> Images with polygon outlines
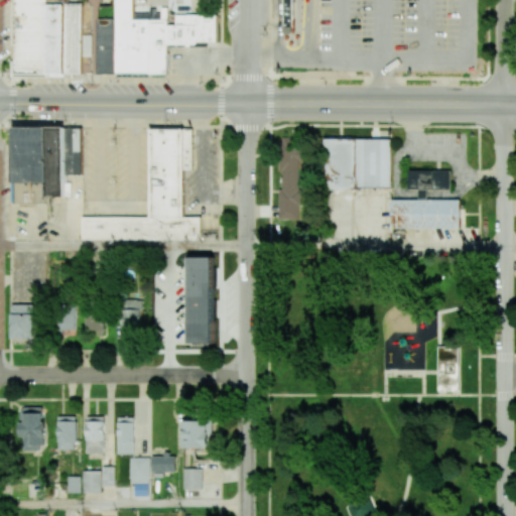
[(16,0),(16,73),(84,74),(85,3),(68,3),(68,0),(16,0)]
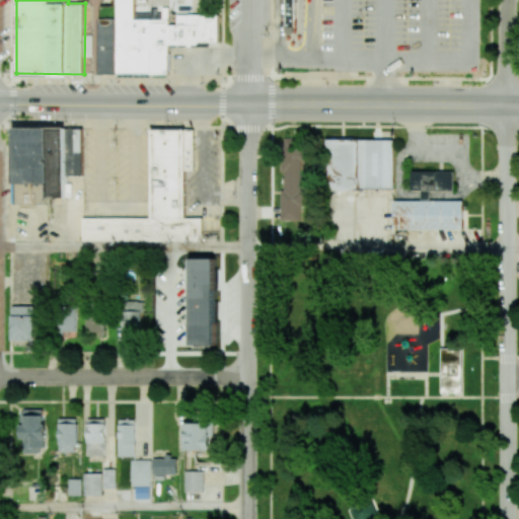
[(99,74),(169,74),(169,44),(219,44),(219,14),(176,14),(176,25),(168,25),(168,9),(163,9),(163,19),(135,19),(134,0),(117,0),(117,6),(100,6),(99,74)]
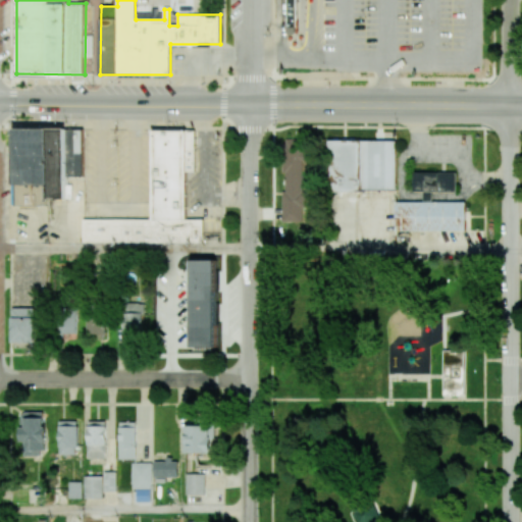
[(286,0),(296,0),(296,33),(286,33),(286,0)]
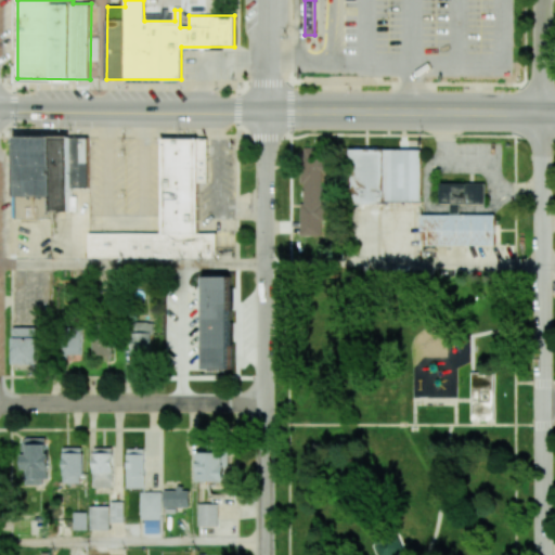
[(12,196),(11,137),(48,137),(49,196),(12,196)]
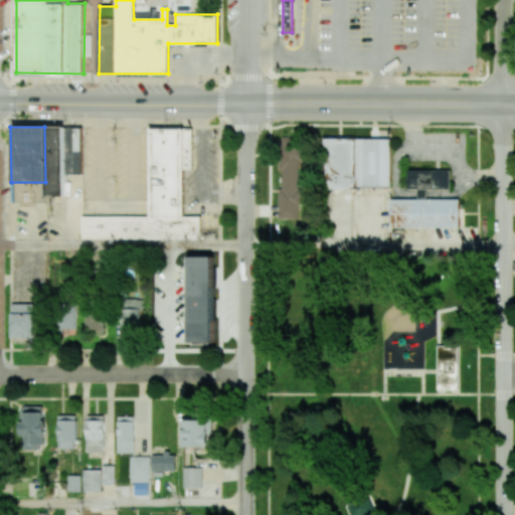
[(200,239),(81,239),(81,215),(150,216),(150,128),(192,129),(192,169),(184,169),(183,216),(200,216),(200,239)]
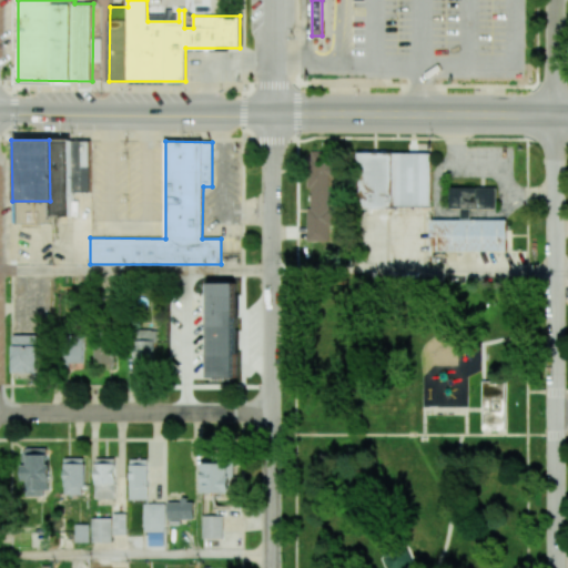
[(307,241),(331,241),(332,161),(327,161),(327,150),(310,150),(307,241)]
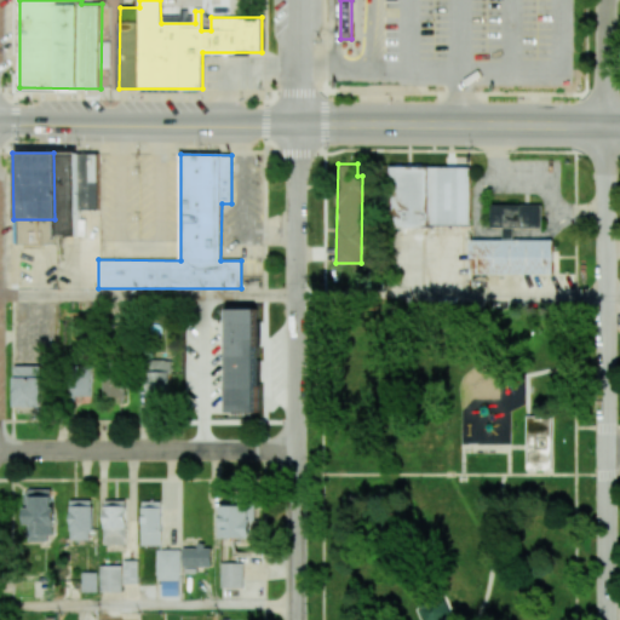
[(429,167),(470,167),(470,227),(429,227),(429,167)]
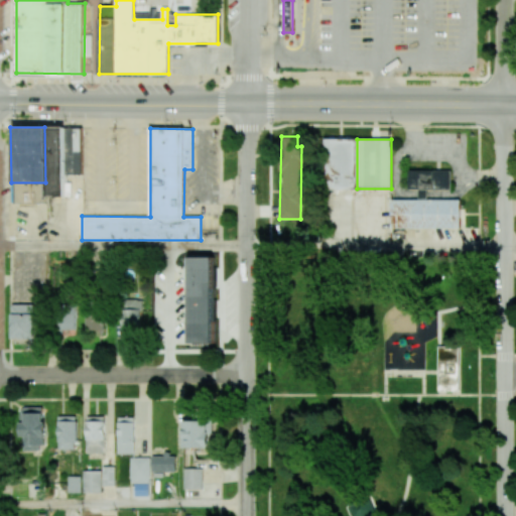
[(409,169),(408,188),(450,190),(450,171),(409,169)]
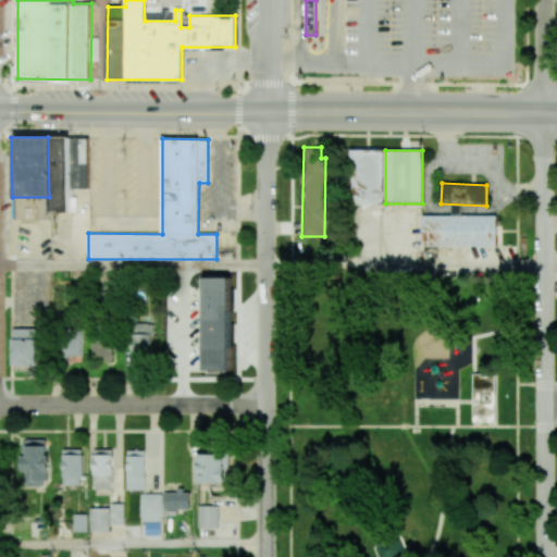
[(422,215),(496,215),(496,247),(422,247),(422,215)]
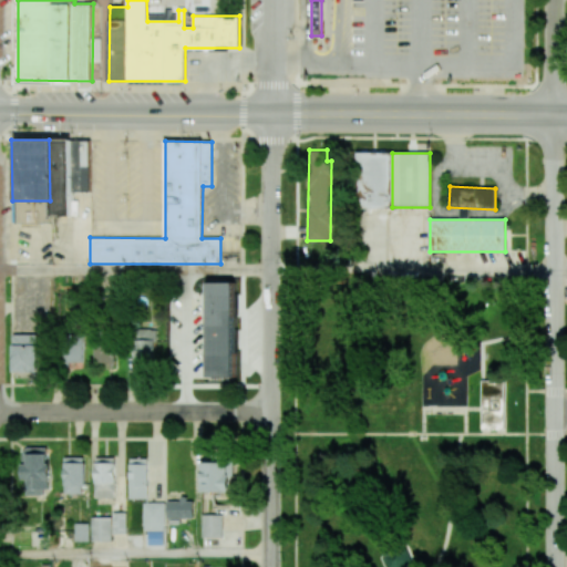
[(208,378),(236,377),(235,282),(207,282),(208,378)]
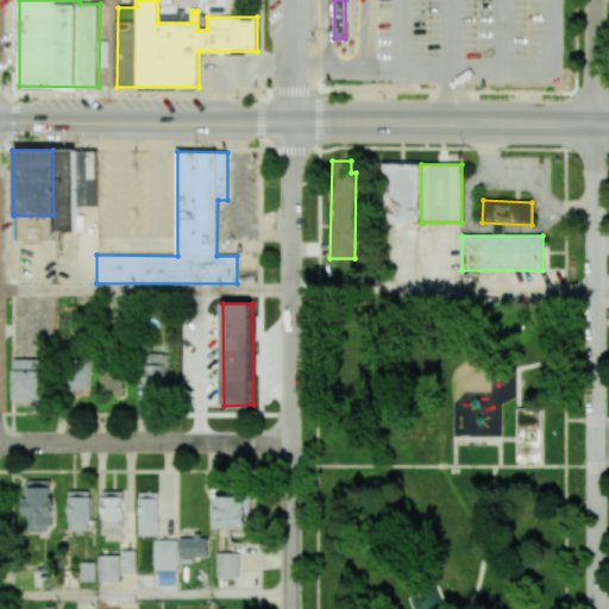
[(144,353),(145,393),(168,393),(167,353),(144,353)]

> PROBLEM DESCRIPTION
Please retype all the entries word for word, omitting the pictures.

> EXERCISE RESULT
[(16,0),(16,73),(84,74),(85,3),(68,3),(68,0),(16,0)]
[(99,74),(169,74),(169,44),(219,44),(219,14),(176,14),(176,25),(168,25),(168,9),(163,9),(163,19),(135,19),(134,0),(117,0),(117,6),(100,6),(99,74)]
[(286,0),(296,0),(296,33),(286,33),(286,0)]
[(12,196),(11,137),(48,137),(49,196),(12,196)]
[(200,239),(81,239),(81,215),(150,216),(150,128),(192,129),(192,169),(184,169),(183,216),(200,216),(200,239)]
[(307,241),(331,241),(332,161),(327,161),(327,150),(310,150),(307,241)]
[(429,167),(470,167),(470,227),(429,227),(429,167)]
[(409,169),(408,188),(450,190),(450,171),(409,169)]
[(422,215),(496,215),(496,247),(422,247),(422,215)]
[(208,378),(236,377),(235,282),(207,282),(208,378)]
[(144,353),(145,393),(168,393),(167,353),(144,353)]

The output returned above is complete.